> [WORK TO BE COMPLETED]
An exact transcription of all the data is required.

(DATASET begins)

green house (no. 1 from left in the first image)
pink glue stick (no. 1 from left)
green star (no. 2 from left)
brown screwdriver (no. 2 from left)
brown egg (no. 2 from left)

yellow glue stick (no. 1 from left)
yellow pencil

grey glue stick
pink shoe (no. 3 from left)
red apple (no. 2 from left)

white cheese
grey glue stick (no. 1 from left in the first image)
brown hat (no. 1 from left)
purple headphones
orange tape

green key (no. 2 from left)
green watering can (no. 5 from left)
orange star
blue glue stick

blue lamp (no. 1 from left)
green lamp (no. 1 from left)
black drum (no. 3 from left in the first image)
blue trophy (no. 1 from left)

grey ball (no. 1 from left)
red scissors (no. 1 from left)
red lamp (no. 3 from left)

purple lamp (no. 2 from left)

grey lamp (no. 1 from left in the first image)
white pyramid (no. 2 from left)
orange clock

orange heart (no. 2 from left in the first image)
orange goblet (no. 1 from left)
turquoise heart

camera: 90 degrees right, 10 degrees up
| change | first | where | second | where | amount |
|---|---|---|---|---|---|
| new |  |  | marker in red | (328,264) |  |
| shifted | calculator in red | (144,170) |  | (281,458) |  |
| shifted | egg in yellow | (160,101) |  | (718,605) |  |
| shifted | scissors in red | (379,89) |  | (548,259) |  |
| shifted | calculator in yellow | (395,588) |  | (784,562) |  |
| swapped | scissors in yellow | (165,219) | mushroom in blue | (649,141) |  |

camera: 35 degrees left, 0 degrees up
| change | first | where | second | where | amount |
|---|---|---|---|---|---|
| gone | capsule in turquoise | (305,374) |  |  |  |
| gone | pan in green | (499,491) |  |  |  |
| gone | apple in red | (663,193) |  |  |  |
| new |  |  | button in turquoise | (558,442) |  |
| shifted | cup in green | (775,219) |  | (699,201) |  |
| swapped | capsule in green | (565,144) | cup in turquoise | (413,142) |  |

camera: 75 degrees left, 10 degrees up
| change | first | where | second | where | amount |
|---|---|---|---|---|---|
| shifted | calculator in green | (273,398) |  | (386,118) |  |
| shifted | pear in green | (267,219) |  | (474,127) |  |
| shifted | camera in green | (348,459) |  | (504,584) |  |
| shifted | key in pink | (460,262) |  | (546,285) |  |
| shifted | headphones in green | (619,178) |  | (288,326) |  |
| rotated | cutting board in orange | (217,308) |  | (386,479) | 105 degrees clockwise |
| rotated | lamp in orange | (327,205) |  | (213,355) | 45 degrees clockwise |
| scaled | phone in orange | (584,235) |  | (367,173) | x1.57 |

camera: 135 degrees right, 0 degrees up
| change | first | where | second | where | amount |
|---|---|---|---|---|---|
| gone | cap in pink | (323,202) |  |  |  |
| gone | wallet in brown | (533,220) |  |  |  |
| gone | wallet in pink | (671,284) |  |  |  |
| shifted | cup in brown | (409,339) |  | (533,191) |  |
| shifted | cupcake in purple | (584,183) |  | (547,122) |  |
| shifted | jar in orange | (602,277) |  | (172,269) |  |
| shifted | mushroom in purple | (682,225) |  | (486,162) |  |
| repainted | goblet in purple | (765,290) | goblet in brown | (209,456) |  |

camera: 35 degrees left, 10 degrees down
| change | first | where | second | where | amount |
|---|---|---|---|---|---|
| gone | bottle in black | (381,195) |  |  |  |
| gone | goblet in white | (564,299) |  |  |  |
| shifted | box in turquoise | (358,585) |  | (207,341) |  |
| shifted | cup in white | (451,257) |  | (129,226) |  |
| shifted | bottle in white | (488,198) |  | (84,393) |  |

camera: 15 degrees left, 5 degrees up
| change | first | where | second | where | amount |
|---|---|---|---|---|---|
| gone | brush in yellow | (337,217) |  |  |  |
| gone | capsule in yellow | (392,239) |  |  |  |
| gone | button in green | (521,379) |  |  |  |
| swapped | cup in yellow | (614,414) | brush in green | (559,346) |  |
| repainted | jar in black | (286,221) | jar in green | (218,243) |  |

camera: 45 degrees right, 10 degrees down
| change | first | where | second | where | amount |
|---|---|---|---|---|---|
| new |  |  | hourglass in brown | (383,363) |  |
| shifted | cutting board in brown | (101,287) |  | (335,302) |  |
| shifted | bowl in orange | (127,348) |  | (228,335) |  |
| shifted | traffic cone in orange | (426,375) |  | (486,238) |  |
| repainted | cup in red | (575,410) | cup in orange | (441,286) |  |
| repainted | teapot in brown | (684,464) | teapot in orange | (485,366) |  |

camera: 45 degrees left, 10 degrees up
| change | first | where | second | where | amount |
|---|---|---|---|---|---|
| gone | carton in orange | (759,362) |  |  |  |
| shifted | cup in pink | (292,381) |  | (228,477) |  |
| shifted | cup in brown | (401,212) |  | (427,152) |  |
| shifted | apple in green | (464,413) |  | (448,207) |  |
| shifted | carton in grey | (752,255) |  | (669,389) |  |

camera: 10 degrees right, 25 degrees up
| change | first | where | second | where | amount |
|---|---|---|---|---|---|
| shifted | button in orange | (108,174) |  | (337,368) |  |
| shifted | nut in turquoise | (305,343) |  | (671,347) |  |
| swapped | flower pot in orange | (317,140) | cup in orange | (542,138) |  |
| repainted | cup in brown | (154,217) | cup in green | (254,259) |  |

(DATASET ends)

> [RESPONSE TO THIS TASK]
green house (no. 1 from left in the first image)
pink glue stick (no. 1 from left)
green star (no. 2 from left)
brown screwdriver (no. 2 from left)
brown egg (no. 2 from left)

yellow glue stick (no. 1 from left)
yellow pencil

grey glue stick
pink shoe (no. 3 from left)
red apple (no. 2 from left)

white cheese
grey glue stick (no. 1 from left in the first image)
brown hat (no. 1 from left)
purple headphones
orange tape

green key (no. 2 from left)
green watering can (no. 5 from left)
orange star
blue glue stick

blue lamp (no. 1 from left)
green lamp (no. 1 from left)
black drum (no. 3 from left in the first image)
blue trophy (no. 1 from left)

grey ball (no. 1 from left)
red scissors (no. 1 from left)
red lamp (no. 3 from left)

purple lamp (no. 2 from left)

grey lamp (no. 1 from left in the first image)
white pyramid (no. 2 from left)
orange clock

orange heart (no. 2 from left in the first image)
orange goblet (no. 1 from left)
turquoise heart

camera: 90 degrees right, 10 degrees up
| change | first | where | second | where | amount |
|---|---|---|---|---|---|
| new |  |  | marker in red | (328,264) |  |
| shifted | calculator in red | (144,170) |  | (281,458) |  |
| shifted | egg in yellow | (160,101) |  | (718,605) |  |
| shifted | scissors in red | (379,89) |  | (548,259) |  |
| shifted | calculator in yellow | (395,588) |  | (784,562) |  |
| swapped | scissors in yellow | (165,219) | mushroom in blue | (649,141) |  |

camera: 35 degrees left, 0 degrees up
| change | first | where | second | where | amount |
|---|---|---|---|---|---|
| gone | capsule in turquoise | (305,374) |  |  |  |
| gone | pan in green | (499,491) |  |  |  |
| gone | apple in red | (663,193) |  |  |  |
| new |  |  | button in turquoise | (558,442) |  |
| shifted | cup in green | (775,219) |  | (699,201) |  |
| swapped | capsule in green | (565,144) | cup in turquoise | (413,142) |  |

camera: 75 degrees left, 10 degrees up
| change | first | where | second | where | amount |
|---|---|---|---|---|---|
| shifted | calculator in green | (273,398) |  | (386,118) |  |
| shifted | pear in green | (267,219) |  | (474,127) |  |
| shifted | camera in green | (348,459) |  | (504,584) |  |
| shifted | key in pink | (460,262) |  | (546,285) |  |
| shifted | headphones in green | (619,178) |  | (288,326) |  |
| rotated | cutting board in orange | (217,308) |  | (386,479) | 105 degrees clockwise |
| rotated | lamp in orange | (327,205) |  | (213,355) | 45 degrees clockwise |
| scaled | phone in orange | (584,235) |  | (367,173) | x1.57 |

camera: 135 degrees right, 0 degrees up
| change | first | where | second | where | amount |
|---|---|---|---|---|---|
| gone | cap in pink | (323,202) |  |  |  |
| gone | wallet in brown | (533,220) |  |  |  |
| gone | wallet in pink | (671,284) |  |  |  |
| shifted | cup in brown | (409,339) |  | (533,191) |  |
| shifted | cupcake in purple | (584,183) |  | (547,122) |  |
| shifted | jar in orange | (602,277) |  | (172,269) |  |
| shifted | mushroom in purple | (682,225) |  | (486,162) |  |
| repainted | goblet in purple | (765,290) | goblet in brown | (209,456) |  |

camera: 35 degrees left, 10 degrees down
| change | first | where | second | where | amount |
|---|---|---|---|---|---|
| gone | bottle in black | (381,195) |  |  |  |
| gone | goblet in white | (564,299) |  |  |  |
| shifted | box in turquoise | (358,585) |  | (207,341) |  |
| shifted | cup in white | (451,257) |  | (129,226) |  |
| shifted | bottle in white | (488,198) |  | (84,393) |  |

camera: 15 degrees left, 5 degrees up
| change | first | where | second | where | amount |
|---|---|---|---|---|---|
| gone | brush in yellow | (337,217) |  |  |  |
| gone | capsule in yellow | (392,239) |  |  |  |
| gone | button in green | (521,379) |  |  |  |
| swapped | cup in yellow | (614,414) | brush in green | (559,346) |  |
| repainted | jar in black | (286,221) | jar in green | (218,243) |  |

camera: 45 degrees right, 10 degrees down
| change | first | where | second | where | amount |
|---|---|---|---|---|---|
| new |  |  | hourglass in brown | (383,363) |  |
| shifted | cutting board in brown | (101,287) |  | (335,302) |  |
| shifted | bowl in orange | (127,348) |  | (228,335) |  |
| shifted | traffic cone in orange | (426,375) |  | (486,238) |  |
| repainted | cup in red | (575,410) | cup in orange | (441,286) |  |
| repainted | teapot in brown | (684,464) | teapot in orange | (485,366) |  |

camera: 45 degrees left, 10 degrees up
| change | first | where | second | where | amount |
|---|---|---|---|---|---|
| gone | carton in orange | (759,362) |  |  |  |
| shifted | cup in pink | (292,381) |  | (228,477) |  |
| shifted | cup in brown | (401,212) |  | (427,152) |  |
| shifted | apple in green | (464,413) |  | (448,207) |  |
| shifted | carton in grey | (752,255) |  | (669,389) |  |

camera: 10 degrees right, 25 degrees up
| change | first | where | second | where | amount |
|---|---|---|---|---|---|
| shifted | button in orange | (108,174) |  | (337,368) |  |
| shifted | nut in turquoise | (305,343) |  | (671,347) |  |
| swapped | flower pot in orange | (317,140) | cup in orange | (542,138) |  |
| repainted | cup in brown | (154,217) | cup in green | (254,259) |  |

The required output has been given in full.